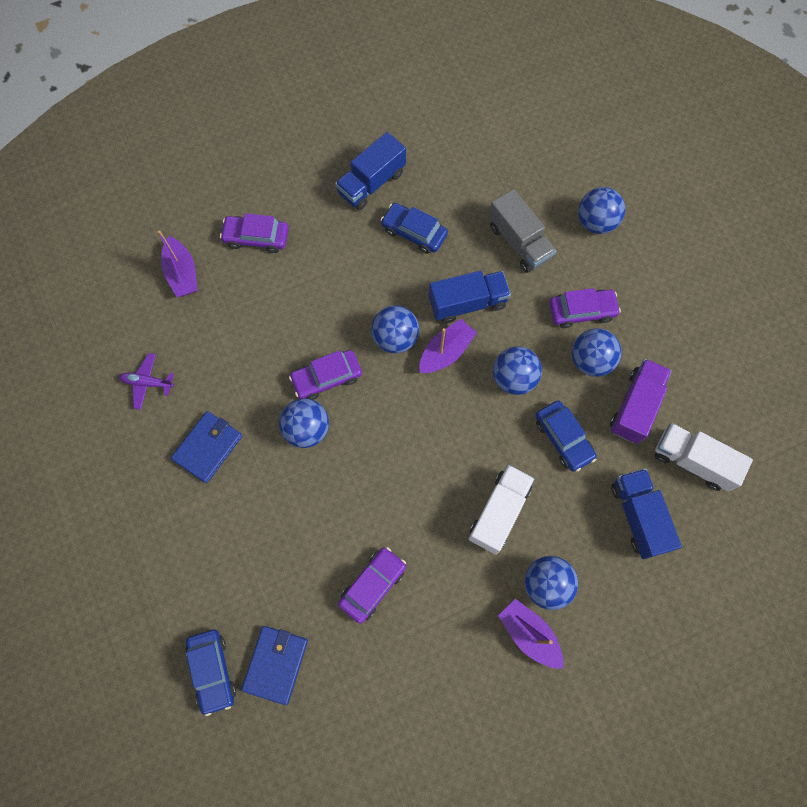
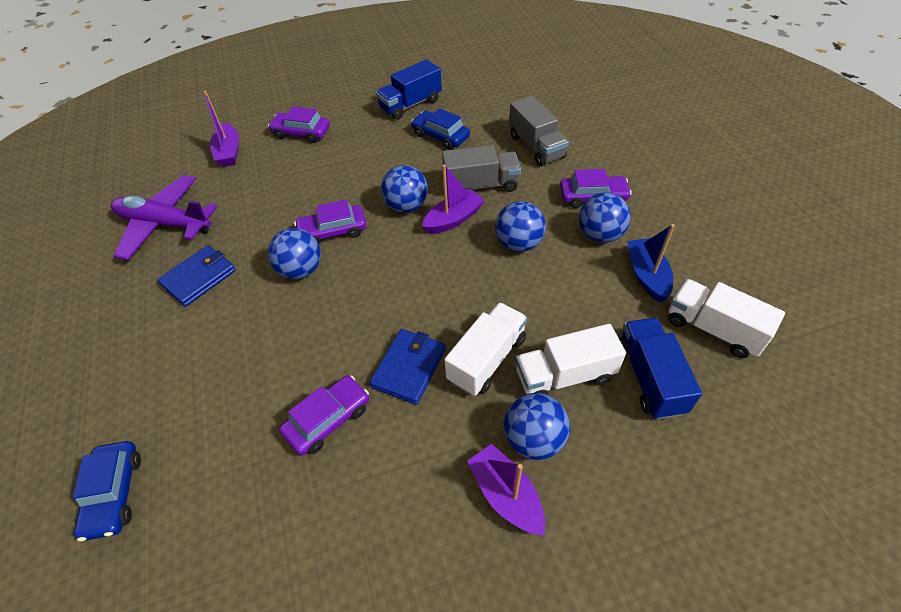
camera: 10 degrees right, 20 degrees down
(147, 383) = (165, 224): purple plane -> purple plane, size x2.09
(275, 664) = (189, 494): blue wallet -> blue wallet (409, 367)
(467, 303) = (481, 185): blue truck -> grey truck
(563, 438) = (566, 297): blue car -> none
(567, 522) = (564, 375): none -> white truck
(596, 222) = (610, 137): blue ball -> none
(635, 406) = (647, 275): purple truck -> blue boat

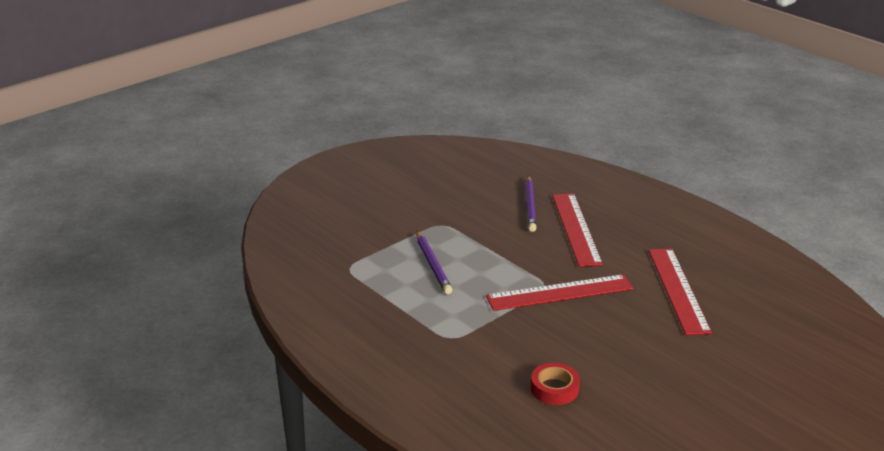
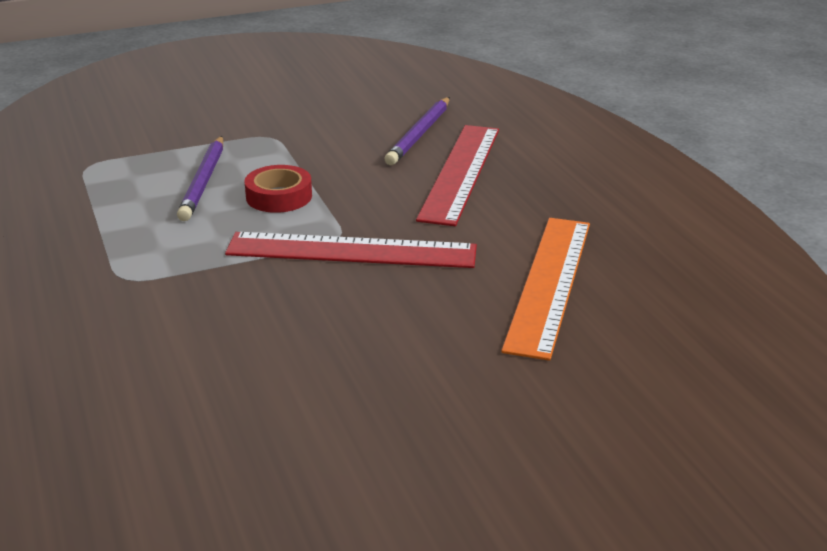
camera: 20 degrees right, 0 degrees up
(554, 389) = (202, 386): red tape -> red tape (279, 196)
(678, 290) = (550, 283): red ruler -> orange ruler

• **Work item**: Report each line in the entries where the string "purple" occurs.

• **Task output**:
(147, 383) = (165, 224): purple plane -> purple plane, size x2.09
(635, 406) = (647, 275): purple truck -> blue boat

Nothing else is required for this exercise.